Spatial object tracking data
####################

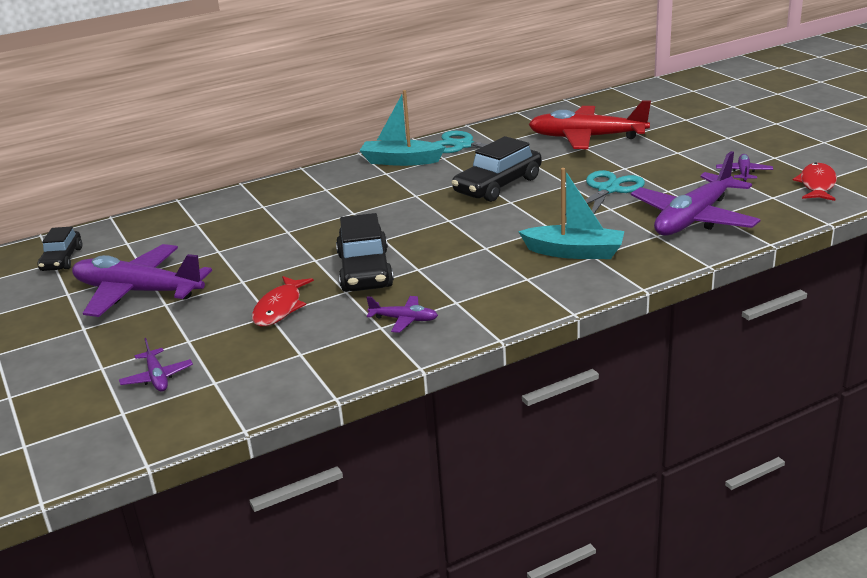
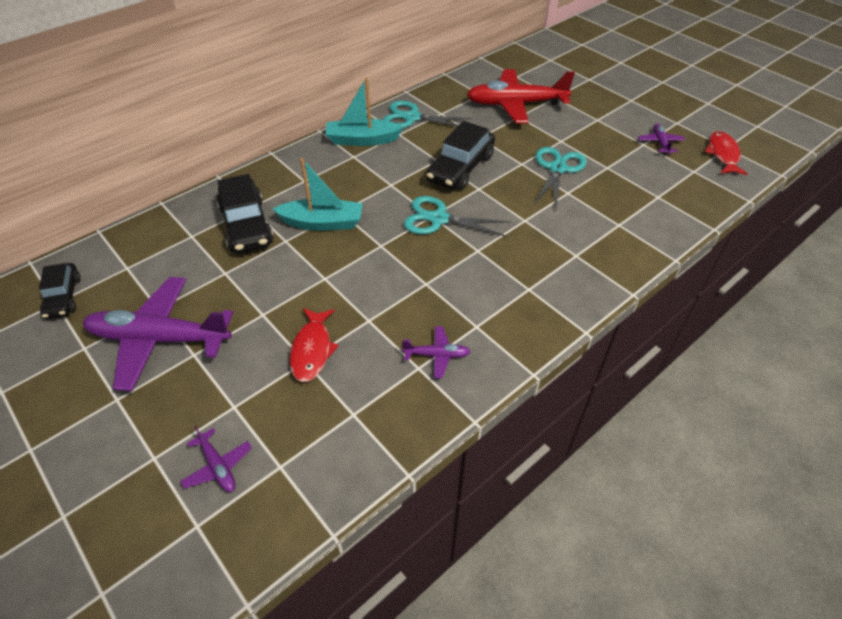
camera: 15 degrees left, 20 degrees up
(365, 270) = (377, 290): black car -> black car (246, 225)
(454, 223) = (438, 219): none -> turquoise scissors
(574, 252) = (557, 251): turquoise boat -> turquoise boat (322, 223)
(693, 219) = (641, 202): purple plane -> none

####################

- [Task to carry out]: Would you transcribe each of the entries exactly, skipping the pictures?

- [Output for this task]:
camera: 15 degrees left, 20 degrees up
(365, 270) = (377, 290): black car -> black car (246, 225)
(454, 223) = (438, 219): none -> turquoise scissors
(574, 252) = (557, 251): turquoise boat -> turquoise boat (322, 223)
(693, 219) = (641, 202): purple plane -> none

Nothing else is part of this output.